▶ [GIVEN DATA]:
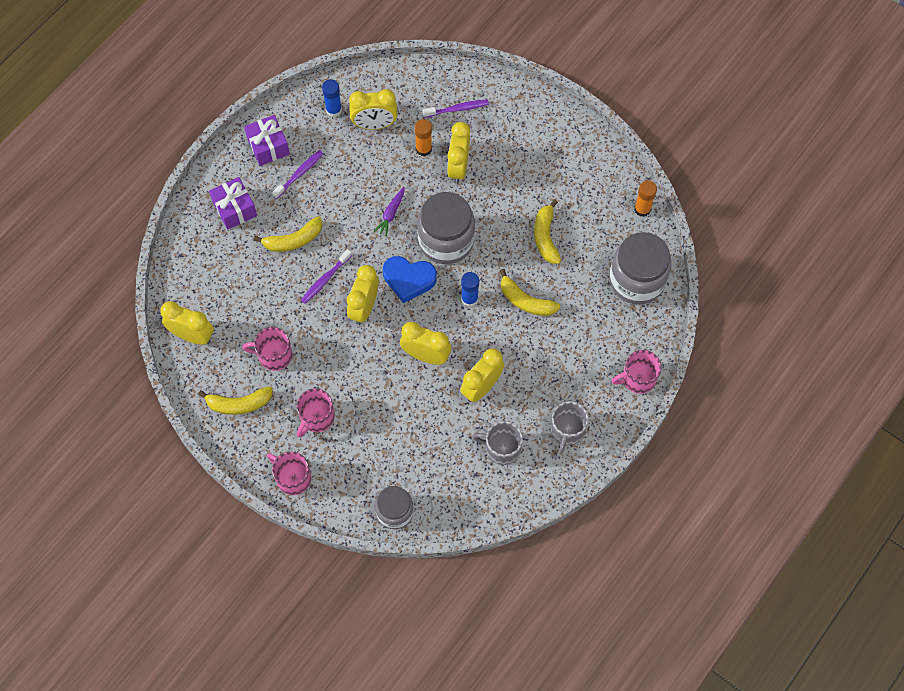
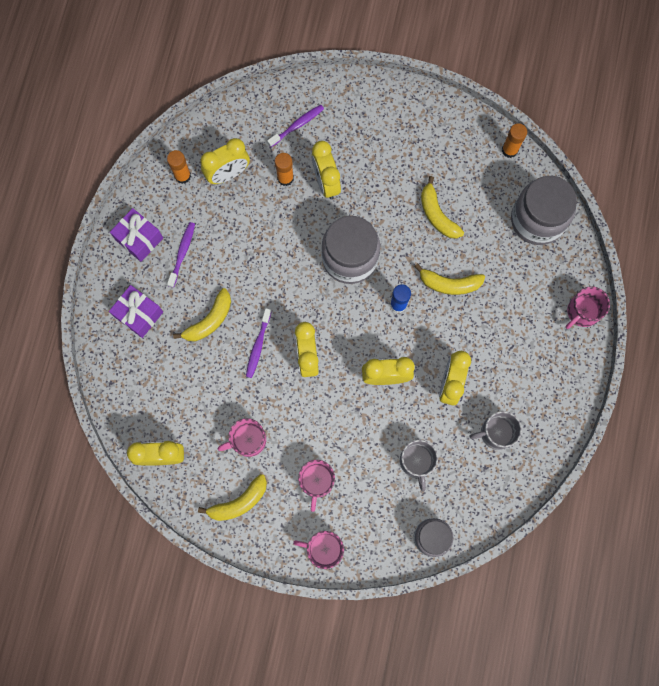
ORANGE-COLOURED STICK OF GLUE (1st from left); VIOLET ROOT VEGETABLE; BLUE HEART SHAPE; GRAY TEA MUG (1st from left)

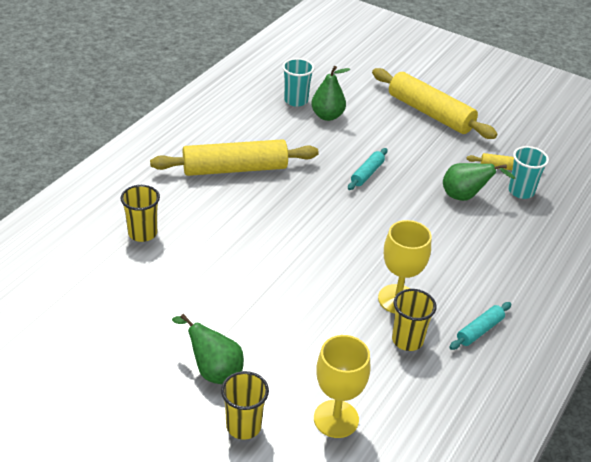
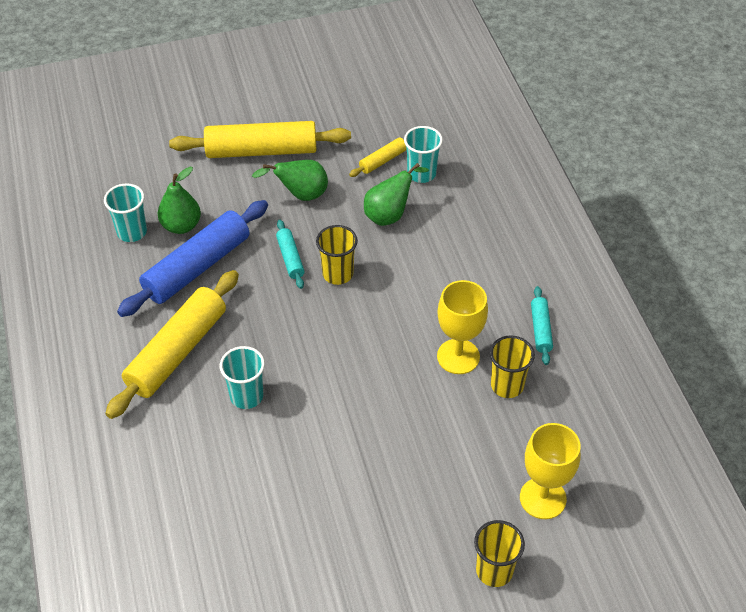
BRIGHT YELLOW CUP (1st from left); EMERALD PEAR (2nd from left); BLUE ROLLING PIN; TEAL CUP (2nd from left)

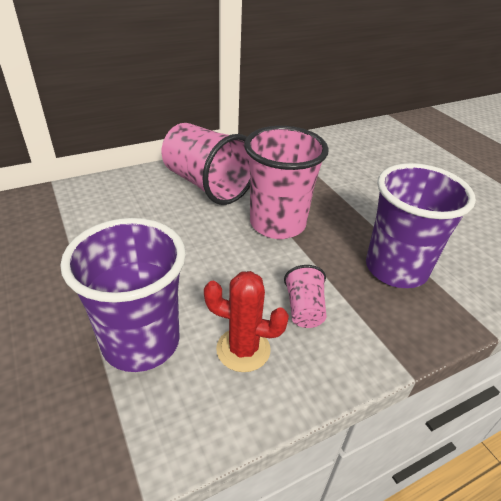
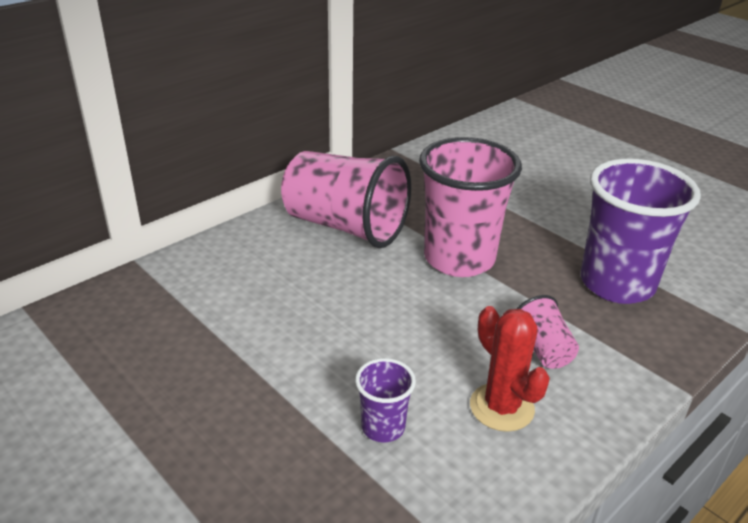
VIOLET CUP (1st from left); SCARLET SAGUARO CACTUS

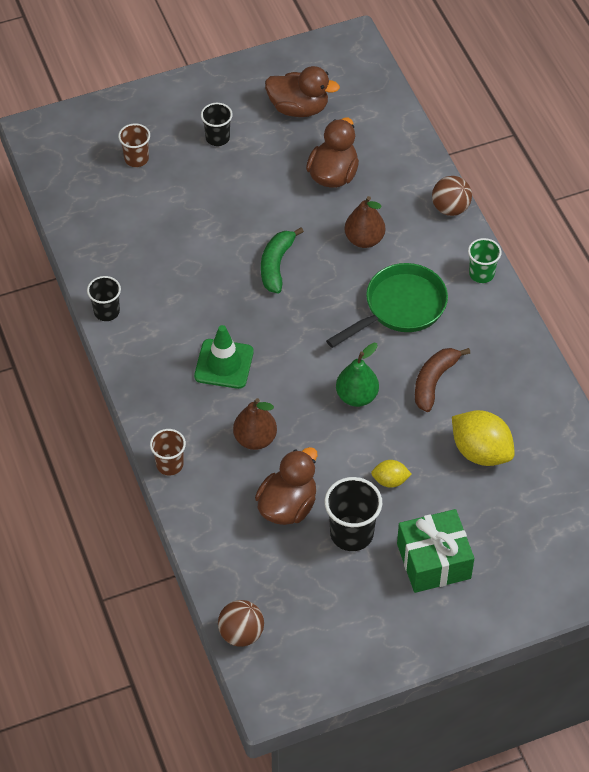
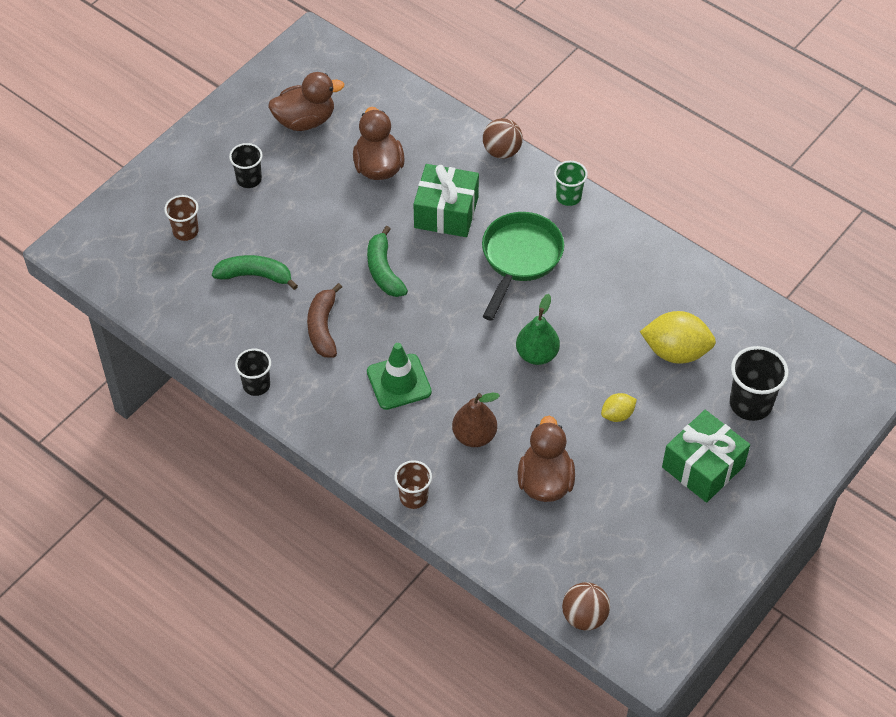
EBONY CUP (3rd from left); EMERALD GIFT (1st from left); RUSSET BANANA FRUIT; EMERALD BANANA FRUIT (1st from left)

...

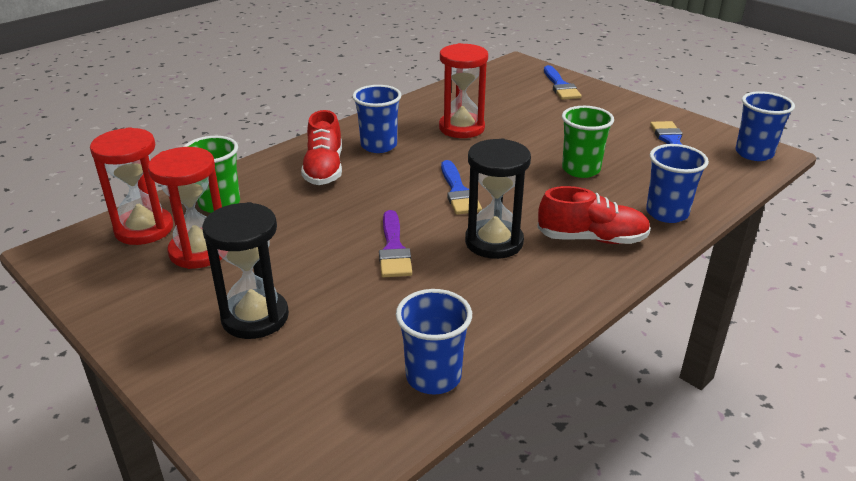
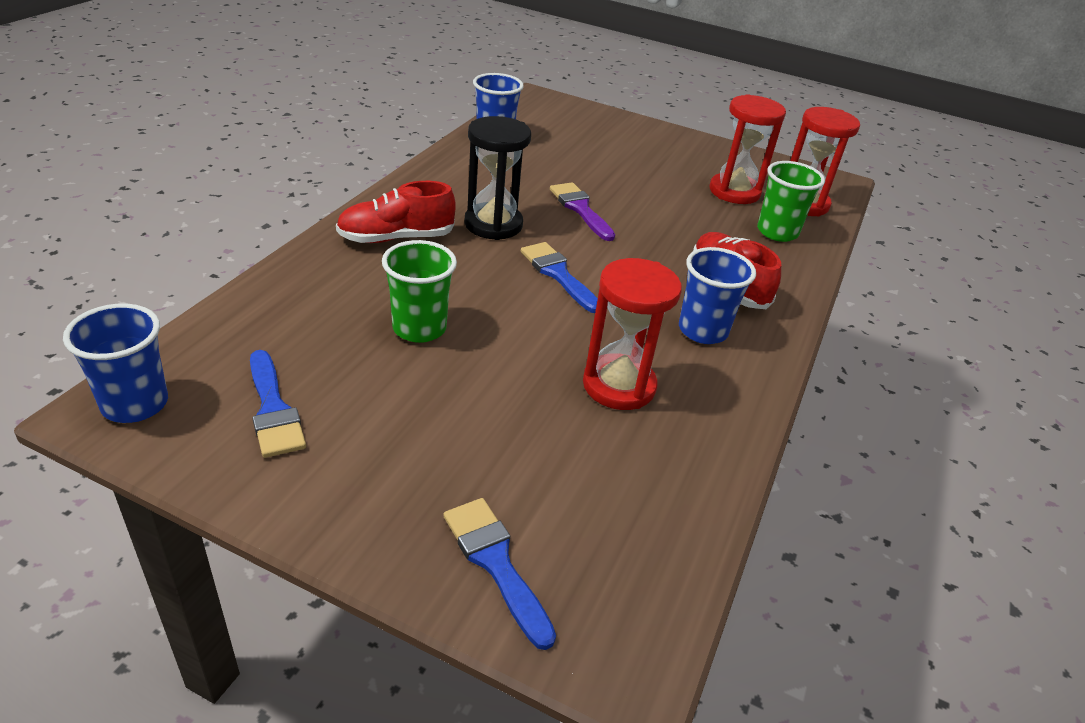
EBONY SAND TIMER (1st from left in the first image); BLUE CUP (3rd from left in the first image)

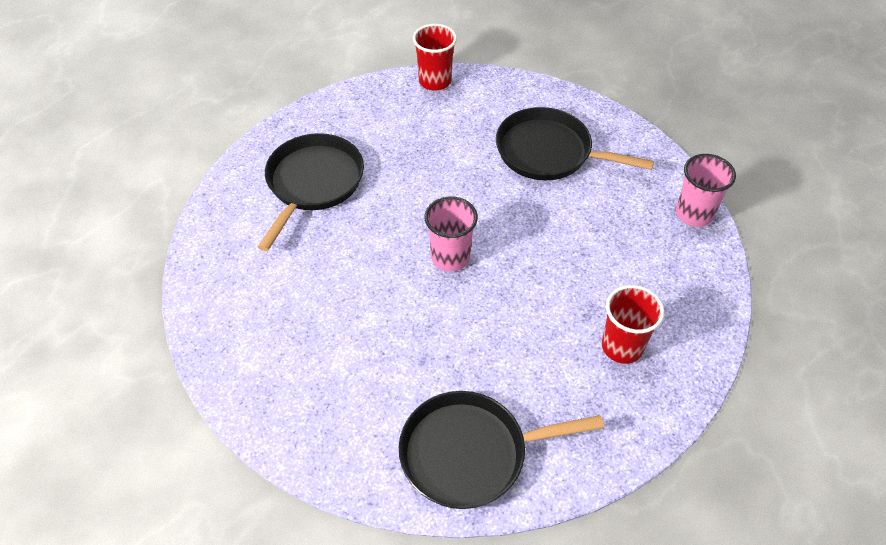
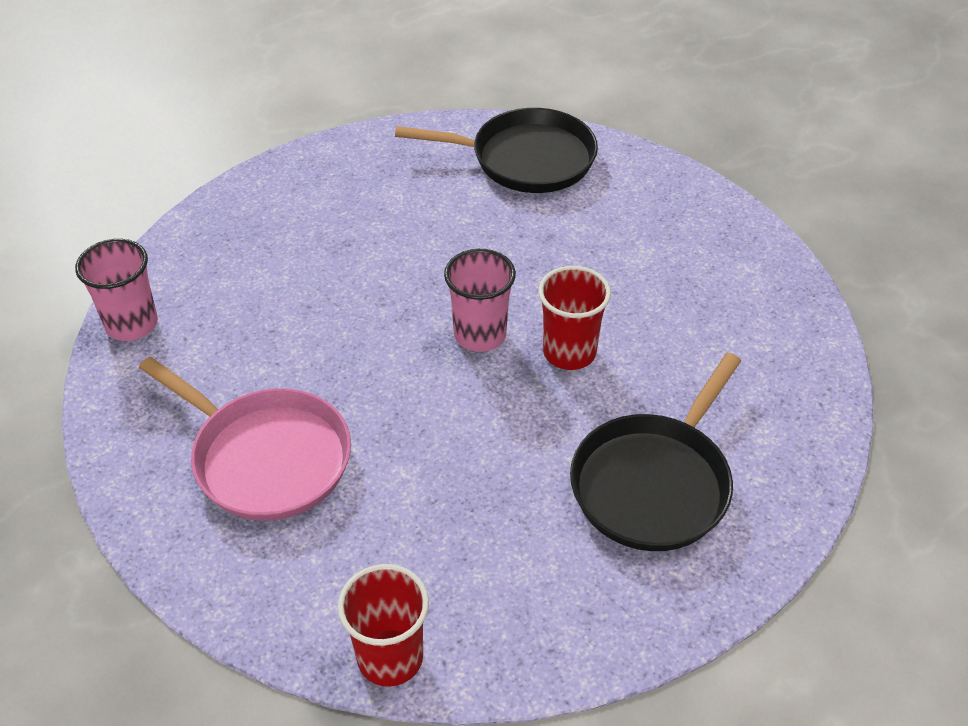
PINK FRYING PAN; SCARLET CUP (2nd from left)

--

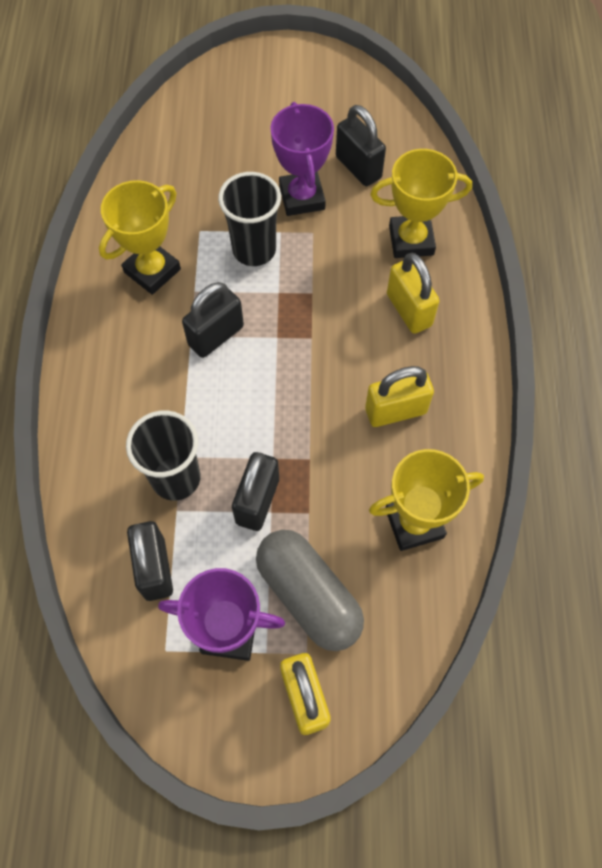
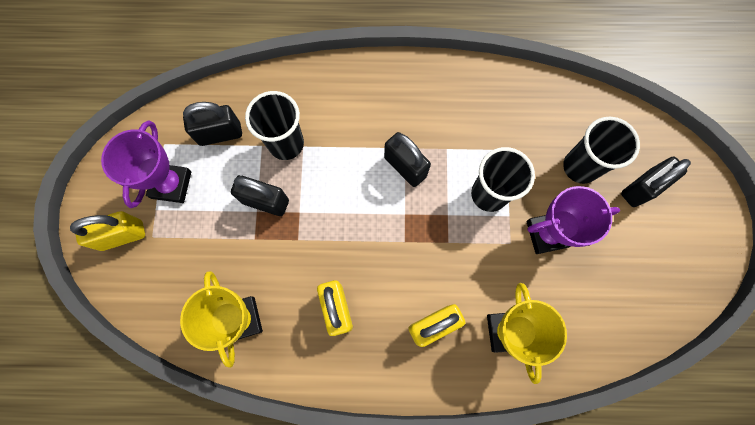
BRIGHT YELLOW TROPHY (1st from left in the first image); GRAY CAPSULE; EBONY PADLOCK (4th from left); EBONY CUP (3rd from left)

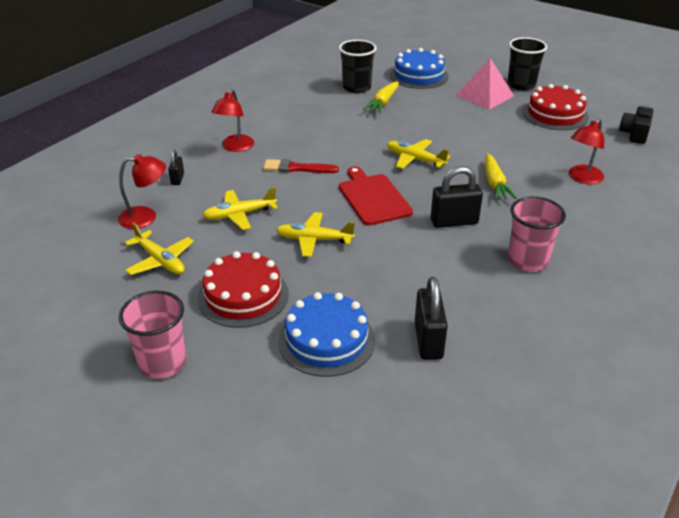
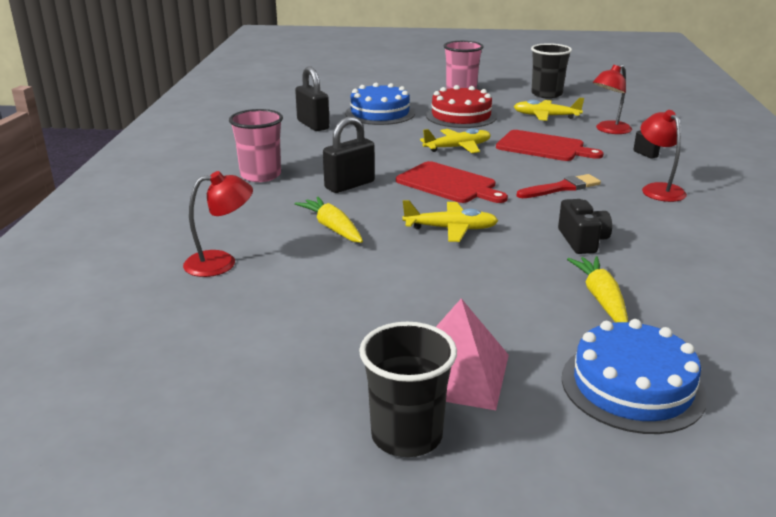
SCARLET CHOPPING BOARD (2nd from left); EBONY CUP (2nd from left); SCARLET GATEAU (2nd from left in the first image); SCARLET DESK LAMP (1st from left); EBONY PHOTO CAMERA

▶ [WHAT TO WORK ON]: Based on the entries above, please state how many lines include "image", leaving out everything else.

▶ [EXERCISE RESULT]: 3